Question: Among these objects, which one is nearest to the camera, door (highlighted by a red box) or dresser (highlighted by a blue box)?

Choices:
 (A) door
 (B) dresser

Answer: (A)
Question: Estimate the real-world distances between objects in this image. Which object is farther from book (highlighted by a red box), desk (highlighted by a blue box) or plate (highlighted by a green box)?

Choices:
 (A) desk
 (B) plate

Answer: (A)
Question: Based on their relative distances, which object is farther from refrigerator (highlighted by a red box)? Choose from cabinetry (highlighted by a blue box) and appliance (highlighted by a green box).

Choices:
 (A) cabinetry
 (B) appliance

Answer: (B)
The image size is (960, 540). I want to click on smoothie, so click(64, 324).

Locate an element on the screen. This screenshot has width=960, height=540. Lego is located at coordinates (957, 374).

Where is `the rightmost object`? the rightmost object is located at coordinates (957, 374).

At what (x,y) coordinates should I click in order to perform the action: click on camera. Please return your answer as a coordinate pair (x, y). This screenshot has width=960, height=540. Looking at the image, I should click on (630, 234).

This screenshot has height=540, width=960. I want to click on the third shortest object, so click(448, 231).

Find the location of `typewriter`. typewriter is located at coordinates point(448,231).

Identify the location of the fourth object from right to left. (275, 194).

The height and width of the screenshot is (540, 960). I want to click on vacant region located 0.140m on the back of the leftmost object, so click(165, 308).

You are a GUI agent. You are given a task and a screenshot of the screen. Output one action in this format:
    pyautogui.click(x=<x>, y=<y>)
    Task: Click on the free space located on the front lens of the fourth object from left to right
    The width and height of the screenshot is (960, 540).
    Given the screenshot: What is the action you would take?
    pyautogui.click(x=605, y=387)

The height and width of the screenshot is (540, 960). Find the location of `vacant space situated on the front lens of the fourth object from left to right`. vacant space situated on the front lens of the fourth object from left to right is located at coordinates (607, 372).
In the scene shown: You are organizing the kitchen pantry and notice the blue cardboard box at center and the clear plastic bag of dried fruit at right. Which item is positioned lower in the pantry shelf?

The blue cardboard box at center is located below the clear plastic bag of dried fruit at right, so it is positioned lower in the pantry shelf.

→ Your instructions: Return every one of the items above verbatim, line for line.

→ Problem solution:
Question: Among these objects, which one is nearest to the camera, door (highlighted by a red box) or dresser (highlighted by a blue box)?

Choices:
 (A) door
 (B) dresser

Answer: (A)
Question: Estimate the real-world distances between objects in this image. Which object is farther from book (highlighted by a red box), desk (highlighted by a blue box) or plate (highlighted by a green box)?

Choices:
 (A) desk
 (B) plate

Answer: (A)
Question: Based on their relative distances, which object is farther from refrigerator (highlighted by a red box)? Choose from cabinetry (highlighted by a blue box) and appliance (highlighted by a green box).

Choices:
 (A) cabinetry
 (B) appliance

Answer: (B)
The image size is (960, 540). I want to click on smoothie, so click(64, 324).

Locate an element on the screen. This screenshot has width=960, height=540. Lego is located at coordinates (957, 374).

Where is `the rightmost object`? the rightmost object is located at coordinates (957, 374).

At what (x,y) coordinates should I click in order to perform the action: click on camera. Please return your answer as a coordinate pair (x, y). This screenshot has width=960, height=540. Looking at the image, I should click on (630, 234).

This screenshot has height=540, width=960. I want to click on the third shortest object, so click(448, 231).

Find the location of `typewriter`. typewriter is located at coordinates point(448,231).

Identify the location of the fourth object from right to left. (275, 194).

The height and width of the screenshot is (540, 960). I want to click on vacant region located 0.140m on the back of the leftmost object, so click(165, 308).

You are a GUI agent. You are given a task and a screenshot of the screen. Output one action in this format:
    pyautogui.click(x=<x>, y=<y>)
    Task: Click on the free space located on the front lens of the fourth object from left to right
    The width and height of the screenshot is (960, 540).
    Given the screenshot: What is the action you would take?
    pyautogui.click(x=605, y=387)

The height and width of the screenshot is (540, 960). Find the location of `vacant space situated on the front lens of the fourth object from left to right`. vacant space situated on the front lens of the fourth object from left to right is located at coordinates (607, 372).
In the scene shown: You are organizing the kitchen pantry and notice the blue cardboard box at center and the clear plastic bag of dried fruit at right. Which item is positioned lower in the pantry shelf?

The blue cardboard box at center is located below the clear plastic bag of dried fruit at right, so it is positioned lower in the pantry shelf.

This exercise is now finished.